* _Task instructions_:
The entries are to be reproduced verbatim, with all pictures omitted.
[Opening Exercise data section]
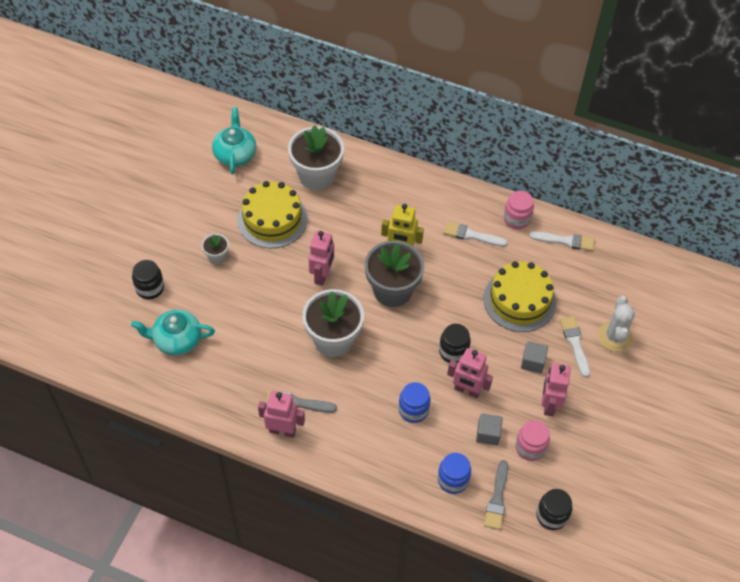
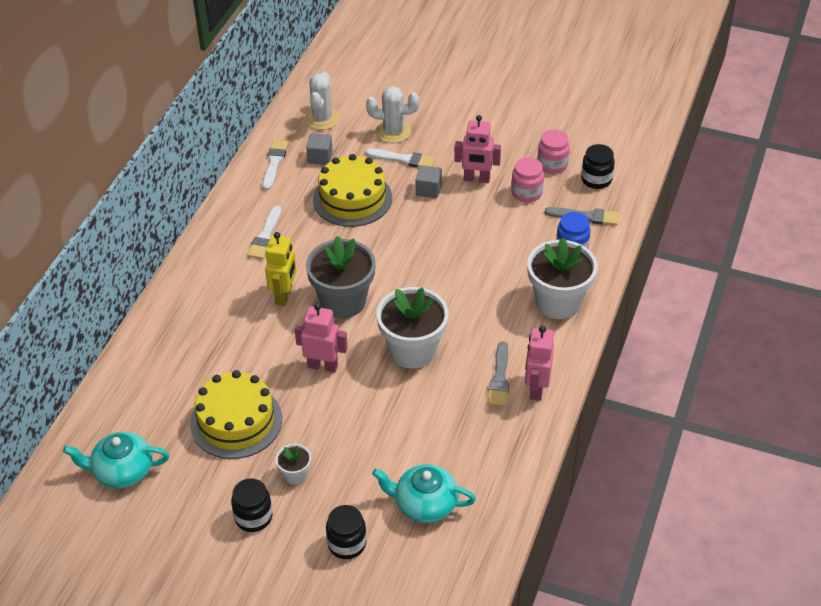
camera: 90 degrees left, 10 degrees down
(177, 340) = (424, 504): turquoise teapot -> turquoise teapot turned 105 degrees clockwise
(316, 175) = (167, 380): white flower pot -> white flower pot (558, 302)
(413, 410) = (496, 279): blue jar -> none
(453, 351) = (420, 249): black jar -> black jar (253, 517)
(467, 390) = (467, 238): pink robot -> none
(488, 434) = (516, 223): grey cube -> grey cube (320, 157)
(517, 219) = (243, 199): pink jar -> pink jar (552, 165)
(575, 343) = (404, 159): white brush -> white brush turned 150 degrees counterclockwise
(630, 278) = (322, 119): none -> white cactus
[Closing Exercise data section]
* _Response to this exercise_:
camera: 90 degrees left, 10 degrees down
(177, 340) = (424, 504): turquoise teapot -> turquoise teapot turned 105 degrees clockwise
(316, 175) = (167, 380): white flower pot -> white flower pot (558, 302)
(413, 410) = (496, 279): blue jar -> none
(453, 351) = (420, 249): black jar -> black jar (253, 517)
(467, 390) = (467, 238): pink robot -> none
(488, 434) = (516, 223): grey cube -> grey cube (320, 157)
(517, 219) = (243, 199): pink jar -> pink jar (552, 165)
(575, 343) = (404, 159): white brush -> white brush turned 150 degrees counterclockwise
(630, 278) = (322, 119): none -> white cactus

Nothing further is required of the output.